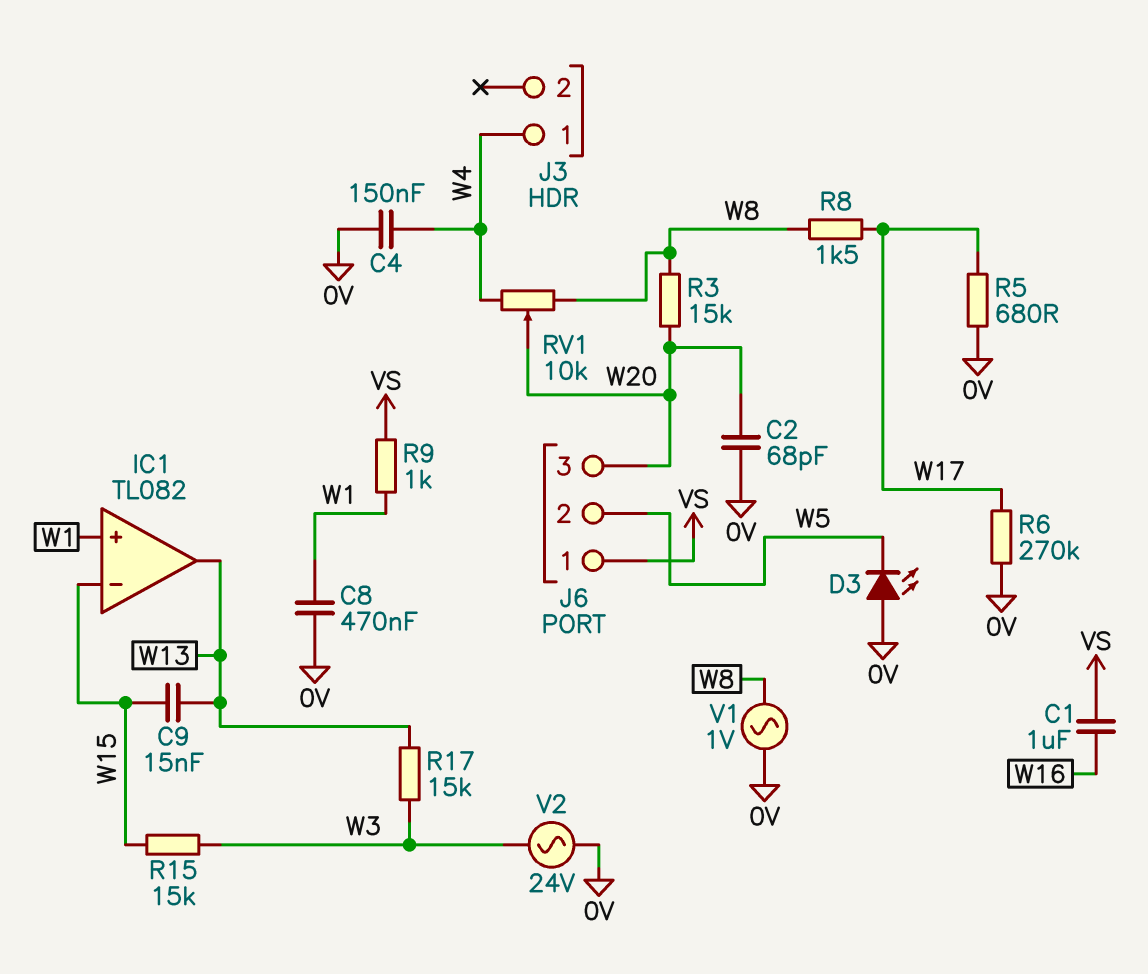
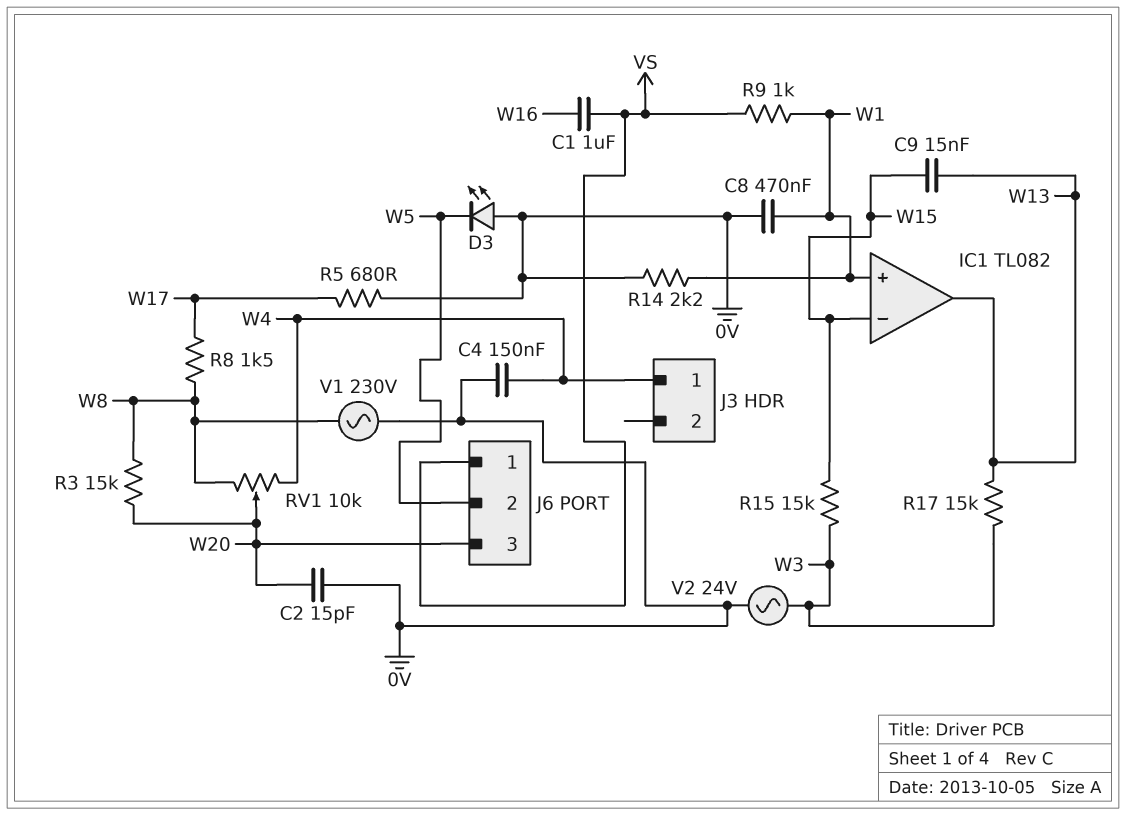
C2: 68pF (0V, W20) -> 15pF (0V, W20)
R6: 270k (0V, W17) -> none
R14: none -> 2.2k (0V, W1)
V1: AC 1V (0V, W8) -> AC 230V (0V, W8)

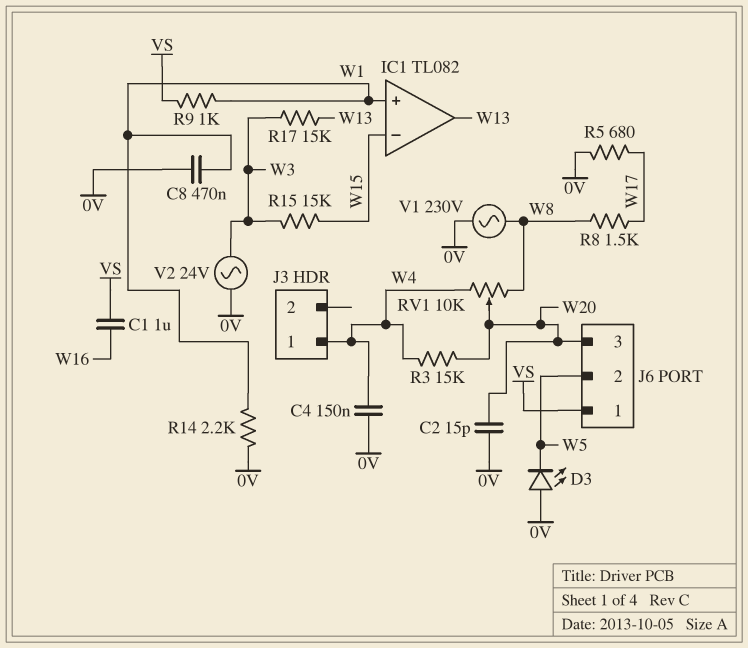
C9: 15nF (W13, W15) -> none
R3: 15k (W8, W20) -> 15k (W4, W20)

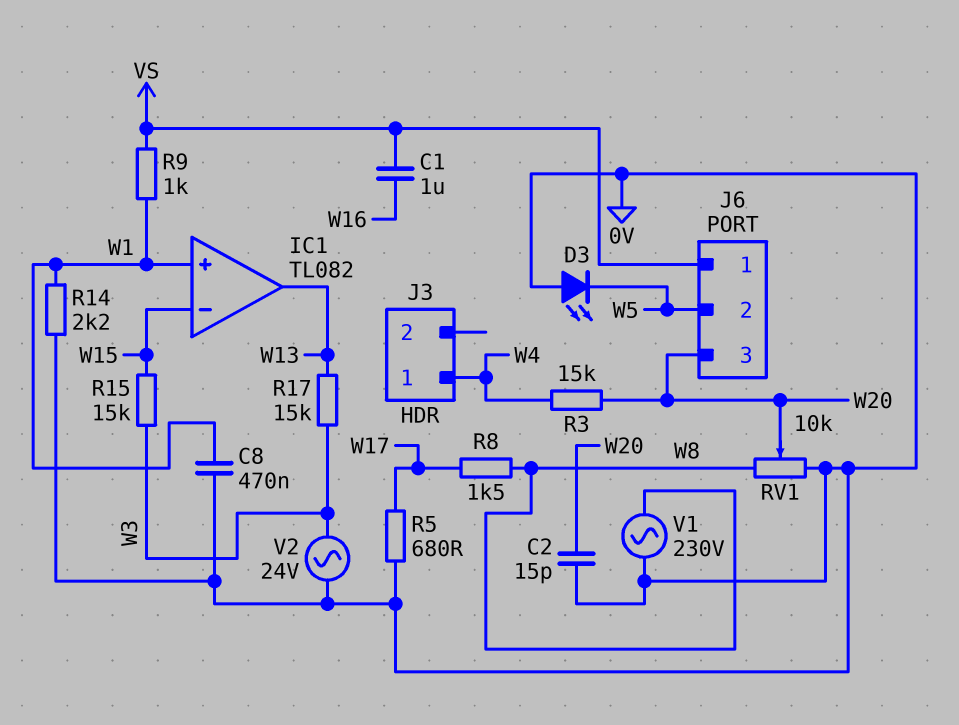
C4: 150nF (0V, W4) -> none
RV1: 10k (W4, W8, wiper W20) -> 10k (0V, W8, wiper W20)

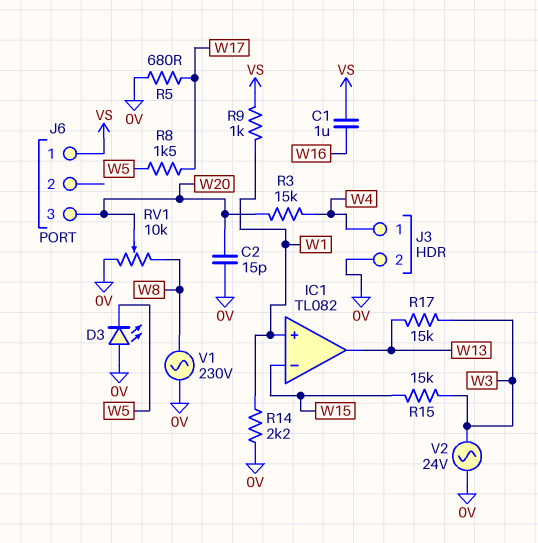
C8: 470nF (0V, W1) -> none
J3 pin 2: none -> 0V
J6 pin 2: W5 -> none
R8: 1.5k (W8, W17) -> 1.5k (W5, W17)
----------
**What the task requires:** Every line between the one containing "C4: 150nF (0V, W4) -> none" and the end of the listing, both included, needs to be retyped exactly, minus the pictures.

**Exercise solution:**
C4: 150nF (0V, W4) -> none
RV1: 10k (W4, W8, wiper W20) -> 10k (0V, W8, wiper W20)

C8: 470nF (0V, W1) -> none
J3 pin 2: none -> 0V
J6 pin 2: W5 -> none
R8: 1.5k (W8, W17) -> 1.5k (W5, W17)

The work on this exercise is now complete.